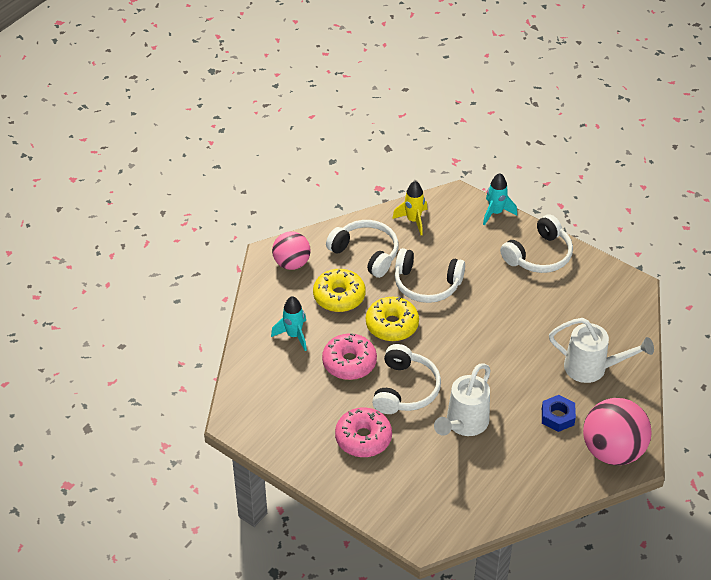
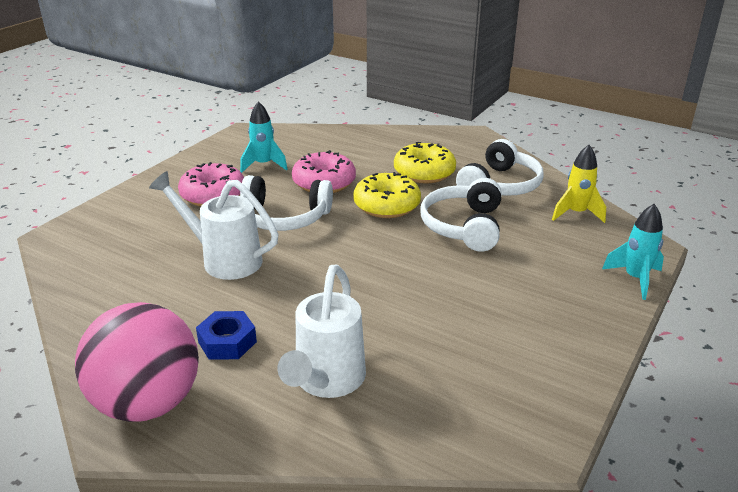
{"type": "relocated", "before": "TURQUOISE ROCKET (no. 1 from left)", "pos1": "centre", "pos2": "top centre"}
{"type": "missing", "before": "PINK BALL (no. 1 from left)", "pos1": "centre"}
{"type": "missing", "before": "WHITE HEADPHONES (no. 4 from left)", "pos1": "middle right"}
...
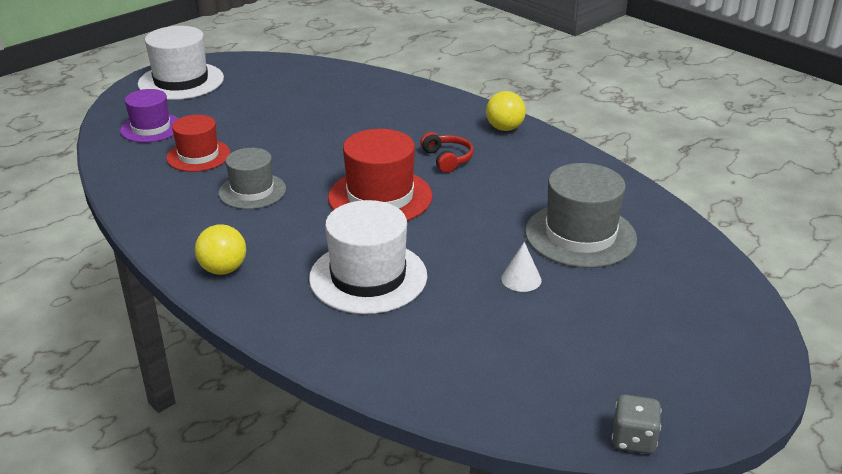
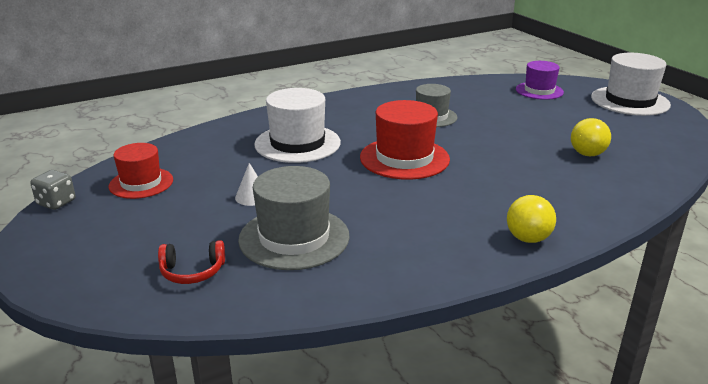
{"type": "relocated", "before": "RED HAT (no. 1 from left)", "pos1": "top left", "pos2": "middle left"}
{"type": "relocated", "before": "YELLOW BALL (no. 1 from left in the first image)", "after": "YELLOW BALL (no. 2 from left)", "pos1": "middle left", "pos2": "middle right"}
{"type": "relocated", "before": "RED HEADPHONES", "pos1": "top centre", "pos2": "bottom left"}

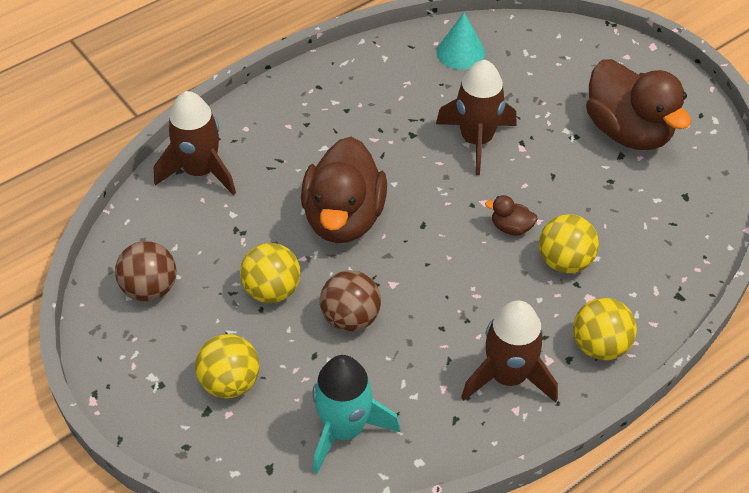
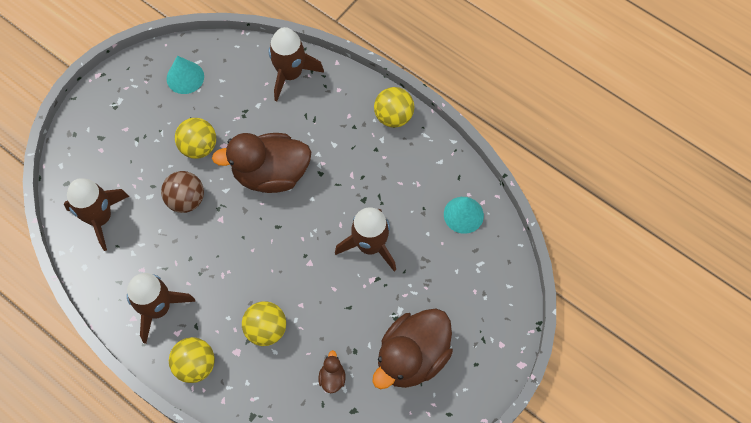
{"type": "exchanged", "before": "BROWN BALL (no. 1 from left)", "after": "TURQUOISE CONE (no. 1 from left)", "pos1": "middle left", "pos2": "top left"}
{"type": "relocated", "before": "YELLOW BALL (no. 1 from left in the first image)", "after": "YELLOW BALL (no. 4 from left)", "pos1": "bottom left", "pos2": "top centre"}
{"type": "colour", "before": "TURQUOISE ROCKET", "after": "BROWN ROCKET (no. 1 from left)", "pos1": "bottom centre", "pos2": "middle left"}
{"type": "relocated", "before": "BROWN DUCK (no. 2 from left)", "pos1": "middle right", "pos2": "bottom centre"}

**WORK REQUIRED**: For each line above that includes "HEADPHONES", copy the line.

**EXPECTED ANSWER**:
{"type": "missing", "before": "WHITE HEADPHONES (no. 4 from left)", "pos1": "middle right"}
{"type": "relocated", "before": "RED HEADPHONES", "pos1": "top centre", "pos2": "bottom left"}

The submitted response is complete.